Repeat the data that follows, word for word, without the images.
==== Collected material ====
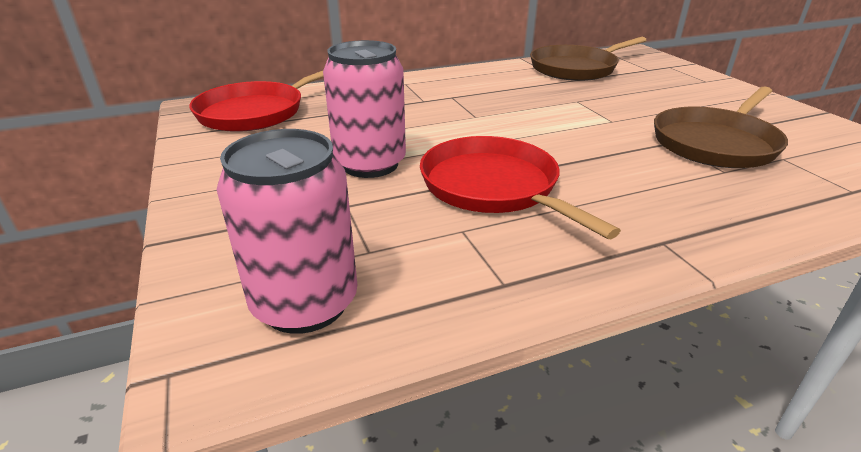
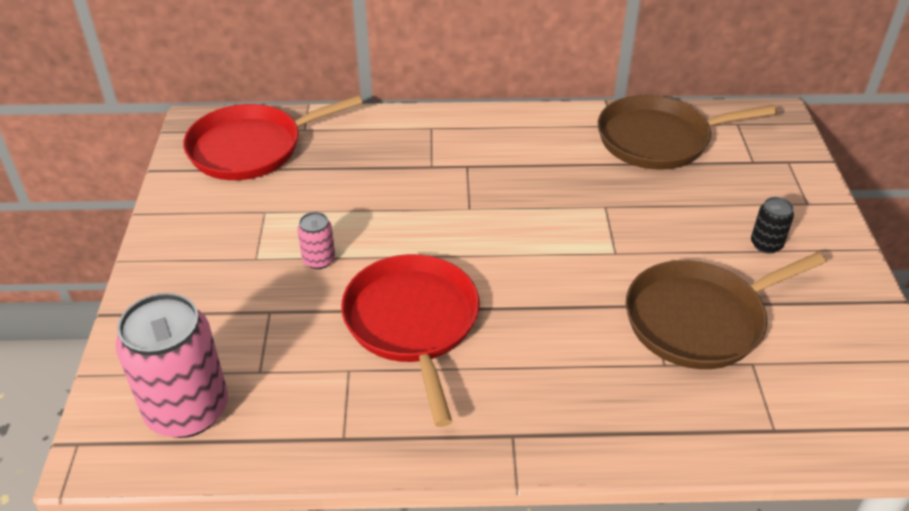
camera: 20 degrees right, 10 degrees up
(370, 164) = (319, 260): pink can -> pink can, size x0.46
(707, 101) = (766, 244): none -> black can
====
Written answer
camera: 20 degrees right, 10 degrees up
(370, 164) = (319, 260): pink can -> pink can, size x0.46
(707, 101) = (766, 244): none -> black can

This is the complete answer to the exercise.